*Task description:* From the entries below, copy out all lines holding "phone".

*Exercise material:*

━━━━━━

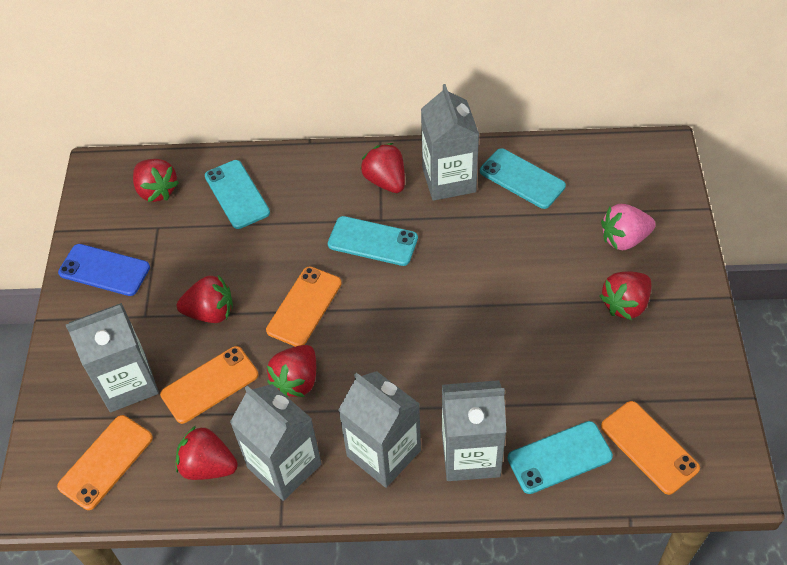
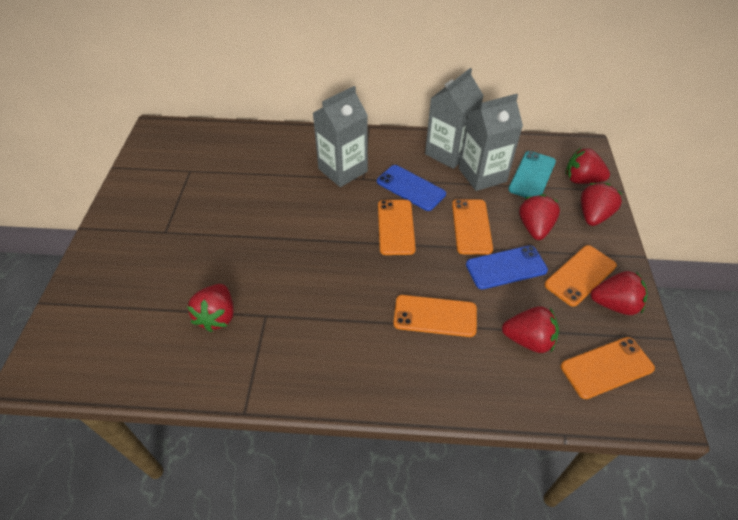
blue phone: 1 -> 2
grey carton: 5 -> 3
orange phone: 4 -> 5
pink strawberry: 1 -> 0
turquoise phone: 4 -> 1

━━━━━━

*Result below:*
blue phone: 1 -> 2
orange phone: 4 -> 5
turquoise phone: 4 -> 1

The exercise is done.